### EXERCISE PROMPT
Find how many lines in this data contain the string "degrees". Respond with only that number.

### DATA SHOWN
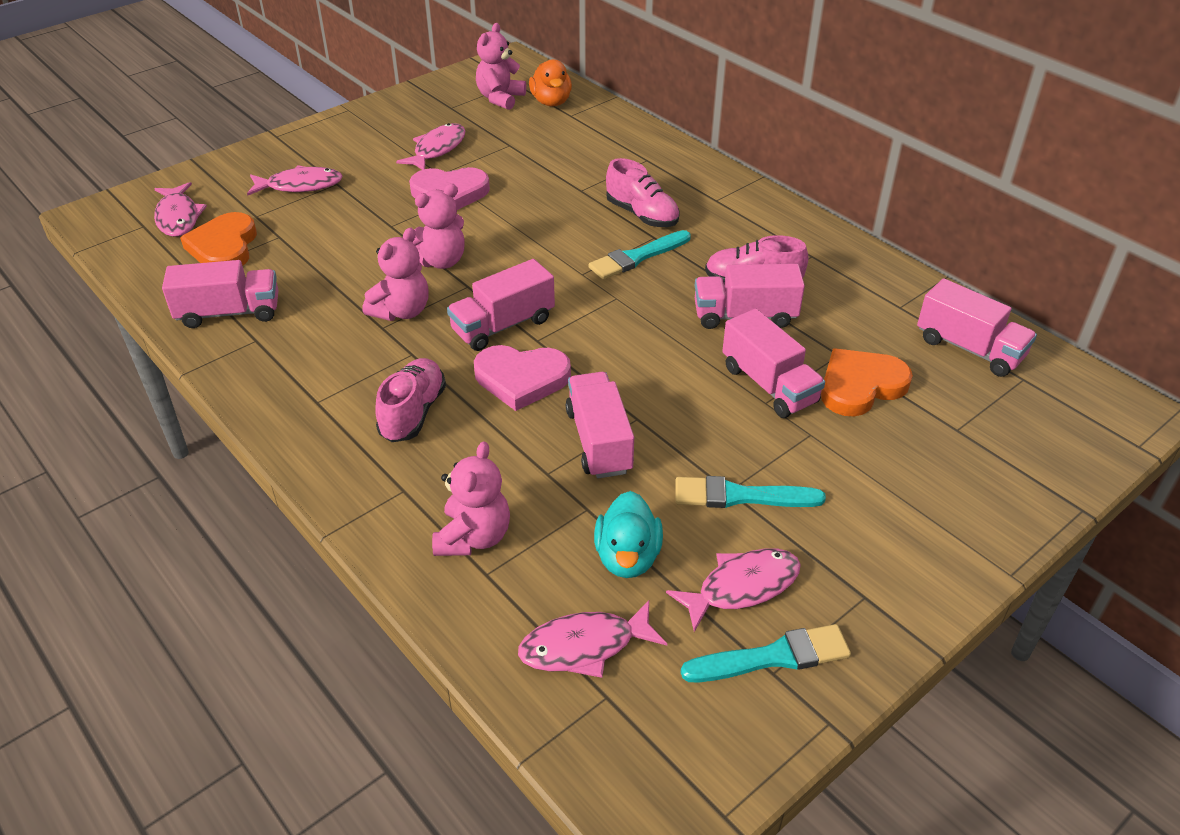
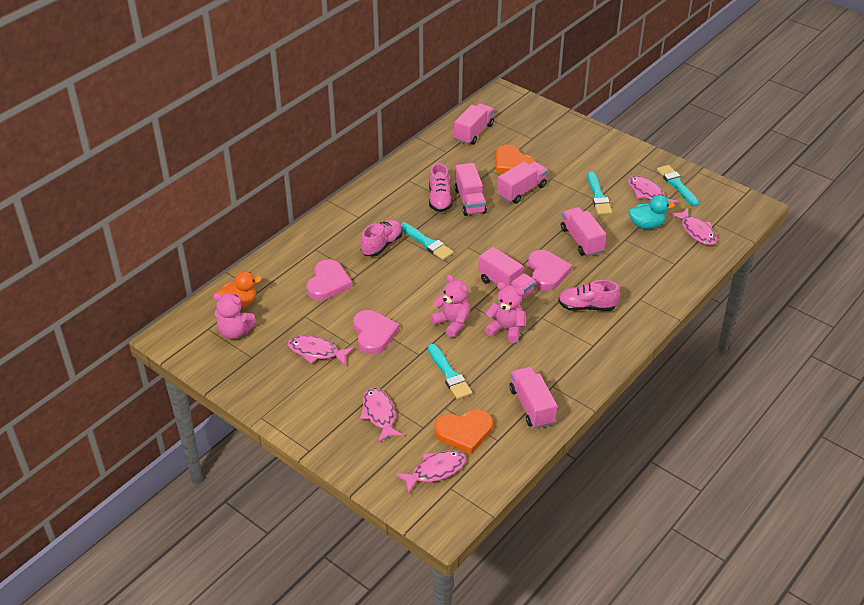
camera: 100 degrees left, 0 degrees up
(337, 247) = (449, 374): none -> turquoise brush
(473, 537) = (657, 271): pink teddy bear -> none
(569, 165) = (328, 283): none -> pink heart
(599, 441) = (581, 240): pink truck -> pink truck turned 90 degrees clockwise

==

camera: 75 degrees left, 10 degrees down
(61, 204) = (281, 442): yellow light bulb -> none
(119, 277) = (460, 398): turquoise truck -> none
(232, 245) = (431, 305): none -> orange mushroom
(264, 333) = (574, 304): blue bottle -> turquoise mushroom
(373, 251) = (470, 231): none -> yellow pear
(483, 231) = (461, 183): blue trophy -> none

...

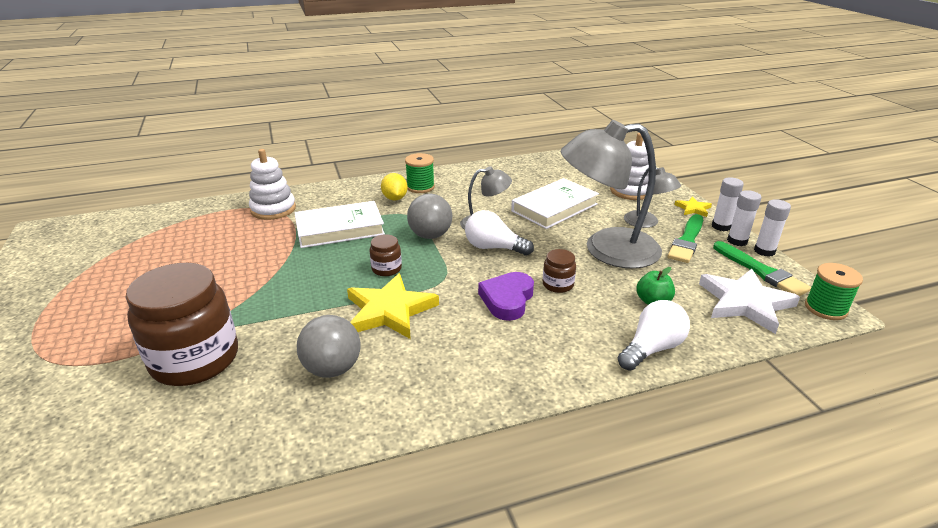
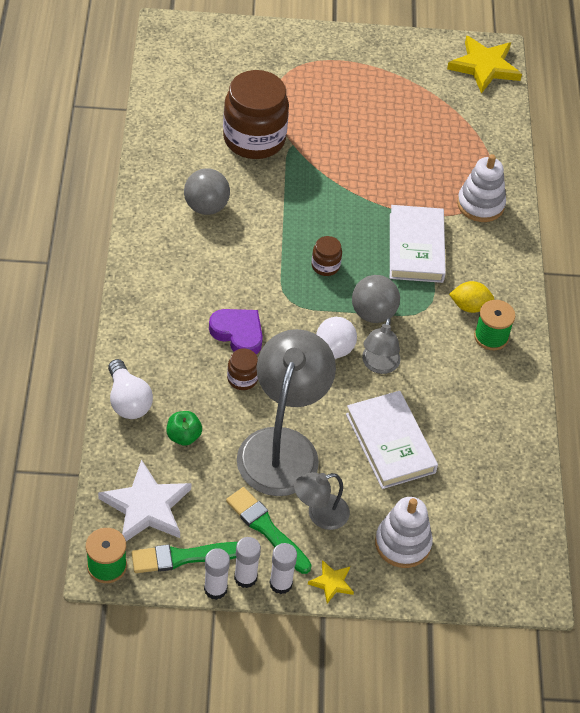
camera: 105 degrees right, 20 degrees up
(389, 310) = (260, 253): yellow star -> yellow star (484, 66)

### EXERCISE SOLUTION
4